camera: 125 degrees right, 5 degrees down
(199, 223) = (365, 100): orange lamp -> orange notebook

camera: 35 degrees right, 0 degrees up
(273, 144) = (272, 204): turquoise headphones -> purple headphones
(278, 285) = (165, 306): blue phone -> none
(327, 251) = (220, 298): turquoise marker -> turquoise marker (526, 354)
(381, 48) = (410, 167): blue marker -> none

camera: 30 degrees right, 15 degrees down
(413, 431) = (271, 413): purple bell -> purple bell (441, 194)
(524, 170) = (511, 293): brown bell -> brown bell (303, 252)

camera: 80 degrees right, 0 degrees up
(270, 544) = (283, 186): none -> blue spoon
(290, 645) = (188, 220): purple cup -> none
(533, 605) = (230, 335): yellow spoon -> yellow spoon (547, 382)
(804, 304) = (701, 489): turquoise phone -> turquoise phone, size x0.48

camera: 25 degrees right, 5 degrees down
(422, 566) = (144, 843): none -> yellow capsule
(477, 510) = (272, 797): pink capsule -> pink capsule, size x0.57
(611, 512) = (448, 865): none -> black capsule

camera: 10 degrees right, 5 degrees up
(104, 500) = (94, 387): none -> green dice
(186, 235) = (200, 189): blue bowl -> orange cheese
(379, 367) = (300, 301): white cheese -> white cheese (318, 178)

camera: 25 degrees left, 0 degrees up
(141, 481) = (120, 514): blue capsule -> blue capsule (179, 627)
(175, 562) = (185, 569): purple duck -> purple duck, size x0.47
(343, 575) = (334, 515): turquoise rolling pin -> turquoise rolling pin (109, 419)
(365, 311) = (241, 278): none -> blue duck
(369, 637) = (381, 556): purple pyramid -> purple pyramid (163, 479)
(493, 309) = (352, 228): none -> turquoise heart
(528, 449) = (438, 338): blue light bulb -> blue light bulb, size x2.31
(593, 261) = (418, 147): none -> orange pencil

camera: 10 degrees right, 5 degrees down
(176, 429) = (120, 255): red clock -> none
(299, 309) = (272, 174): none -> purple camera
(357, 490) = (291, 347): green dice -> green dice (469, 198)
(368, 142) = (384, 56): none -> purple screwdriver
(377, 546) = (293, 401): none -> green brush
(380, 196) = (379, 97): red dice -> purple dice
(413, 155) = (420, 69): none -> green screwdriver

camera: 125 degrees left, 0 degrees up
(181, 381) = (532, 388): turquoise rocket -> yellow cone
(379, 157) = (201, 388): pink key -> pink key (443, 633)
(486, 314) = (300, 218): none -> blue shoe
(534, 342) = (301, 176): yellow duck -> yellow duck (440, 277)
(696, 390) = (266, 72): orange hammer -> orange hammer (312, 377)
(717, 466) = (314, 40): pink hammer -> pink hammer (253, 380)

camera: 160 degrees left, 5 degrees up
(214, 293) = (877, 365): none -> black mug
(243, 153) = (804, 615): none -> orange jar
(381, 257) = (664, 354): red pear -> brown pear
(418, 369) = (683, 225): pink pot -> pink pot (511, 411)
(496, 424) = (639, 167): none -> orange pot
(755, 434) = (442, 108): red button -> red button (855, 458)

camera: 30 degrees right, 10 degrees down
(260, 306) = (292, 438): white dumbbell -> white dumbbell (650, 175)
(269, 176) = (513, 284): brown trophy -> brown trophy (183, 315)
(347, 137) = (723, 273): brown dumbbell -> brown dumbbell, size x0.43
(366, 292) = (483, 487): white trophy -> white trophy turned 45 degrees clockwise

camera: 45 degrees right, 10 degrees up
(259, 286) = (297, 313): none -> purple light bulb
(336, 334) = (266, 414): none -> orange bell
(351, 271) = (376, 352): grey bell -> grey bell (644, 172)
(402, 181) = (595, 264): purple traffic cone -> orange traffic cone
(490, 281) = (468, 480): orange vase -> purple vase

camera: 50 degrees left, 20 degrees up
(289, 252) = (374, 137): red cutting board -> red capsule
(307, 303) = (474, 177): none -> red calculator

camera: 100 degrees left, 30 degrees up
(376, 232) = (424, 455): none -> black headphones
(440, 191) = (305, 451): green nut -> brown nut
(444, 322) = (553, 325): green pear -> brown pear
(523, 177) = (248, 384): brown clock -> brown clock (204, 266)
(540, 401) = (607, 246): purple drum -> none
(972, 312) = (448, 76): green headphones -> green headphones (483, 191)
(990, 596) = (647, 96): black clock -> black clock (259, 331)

→ TASK TO COMPLETE
From the line containing "(214, 293) = (877, 365): none -> black mug" through the last line of the entries above, print each line exactly as it stands.

→ REPLY
(214, 293) = (877, 365): none -> black mug
(243, 153) = (804, 615): none -> orange jar
(381, 257) = (664, 354): red pear -> brown pear
(418, 369) = (683, 225): pink pot -> pink pot (511, 411)
(496, 424) = (639, 167): none -> orange pot
(755, 434) = (442, 108): red button -> red button (855, 458)

camera: 30 degrees right, 10 degrees down
(260, 306) = (292, 438): white dumbbell -> white dumbbell (650, 175)
(269, 176) = (513, 284): brown trophy -> brown trophy (183, 315)
(347, 137) = (723, 273): brown dumbbell -> brown dumbbell, size x0.43
(366, 292) = (483, 487): white trophy -> white trophy turned 45 degrees clockwise

camera: 45 degrees right, 10 degrees up
(259, 286) = (297, 313): none -> purple light bulb
(336, 334) = (266, 414): none -> orange bell
(351, 271) = (376, 352): grey bell -> grey bell (644, 172)
(402, 181) = (595, 264): purple traffic cone -> orange traffic cone
(490, 281) = (468, 480): orange vase -> purple vase

camera: 50 degrees left, 20 degrees up
(289, 252) = (374, 137): red cutting board -> red capsule
(307, 303) = (474, 177): none -> red calculator

camera: 100 degrees left, 30 degrees up
(376, 232) = (424, 455): none -> black headphones
(440, 191) = (305, 451): green nut -> brown nut
(444, 322) = (553, 325): green pear -> brown pear
(523, 177) = (248, 384): brown clock -> brown clock (204, 266)
(540, 401) = (607, 246): purple drum -> none
(972, 312) = (448, 76): green headphones -> green headphones (483, 191)
(990, 596) = (647, 96): black clock -> black clock (259, 331)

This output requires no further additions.